[Change detection outputs]
>>>

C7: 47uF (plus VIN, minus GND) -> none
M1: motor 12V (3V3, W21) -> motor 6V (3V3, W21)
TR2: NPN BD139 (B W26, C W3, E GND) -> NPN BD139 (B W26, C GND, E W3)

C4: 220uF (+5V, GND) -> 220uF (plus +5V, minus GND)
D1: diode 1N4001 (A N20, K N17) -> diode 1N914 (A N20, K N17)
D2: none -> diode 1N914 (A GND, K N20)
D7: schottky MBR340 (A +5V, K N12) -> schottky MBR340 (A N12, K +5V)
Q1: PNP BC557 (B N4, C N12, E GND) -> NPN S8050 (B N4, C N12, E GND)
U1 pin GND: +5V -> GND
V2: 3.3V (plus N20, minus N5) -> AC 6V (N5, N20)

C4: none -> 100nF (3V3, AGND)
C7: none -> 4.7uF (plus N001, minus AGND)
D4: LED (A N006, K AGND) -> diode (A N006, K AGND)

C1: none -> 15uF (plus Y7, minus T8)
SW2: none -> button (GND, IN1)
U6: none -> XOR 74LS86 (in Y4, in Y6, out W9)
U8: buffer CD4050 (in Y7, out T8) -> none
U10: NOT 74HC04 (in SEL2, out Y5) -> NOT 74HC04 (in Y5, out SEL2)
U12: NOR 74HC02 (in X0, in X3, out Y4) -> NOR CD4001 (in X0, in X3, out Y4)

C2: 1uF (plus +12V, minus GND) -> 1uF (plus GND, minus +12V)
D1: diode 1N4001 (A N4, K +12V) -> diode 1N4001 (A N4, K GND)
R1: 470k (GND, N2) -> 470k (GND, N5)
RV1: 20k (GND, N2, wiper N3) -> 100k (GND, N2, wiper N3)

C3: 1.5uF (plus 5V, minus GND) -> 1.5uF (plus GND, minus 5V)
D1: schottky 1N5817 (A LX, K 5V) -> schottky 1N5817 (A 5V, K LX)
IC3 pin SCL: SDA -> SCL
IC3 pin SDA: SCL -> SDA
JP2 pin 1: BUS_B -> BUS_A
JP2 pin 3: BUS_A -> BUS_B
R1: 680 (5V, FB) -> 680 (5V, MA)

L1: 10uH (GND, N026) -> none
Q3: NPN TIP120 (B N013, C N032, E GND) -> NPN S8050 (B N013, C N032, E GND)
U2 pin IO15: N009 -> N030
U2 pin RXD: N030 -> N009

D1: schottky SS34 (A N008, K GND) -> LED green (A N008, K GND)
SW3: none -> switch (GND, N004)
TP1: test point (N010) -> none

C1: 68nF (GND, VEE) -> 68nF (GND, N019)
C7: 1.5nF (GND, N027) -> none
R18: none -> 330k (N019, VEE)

<<<

EXERCISE REQUIREMENTS:
When you reach the line containing "IC3 pin SDA: SCL -> SDA" in the data above, start copying exactly, and stop after the line containing "U2 pin RXD: N030 -> N009".

RESULT FOR THIS EXERCISE:
IC3 pin SDA: SCL -> SDA
JP2 pin 1: BUS_B -> BUS_A
JP2 pin 3: BUS_A -> BUS_B
R1: 680 (5V, FB) -> 680 (5V, MA)

L1: 10uH (GND, N026) -> none
Q3: NPN TIP120 (B N013, C N032, E GND) -> NPN S8050 (B N013, C N032, E GND)
U2 pin IO15: N009 -> N030
U2 pin RXD: N030 -> N009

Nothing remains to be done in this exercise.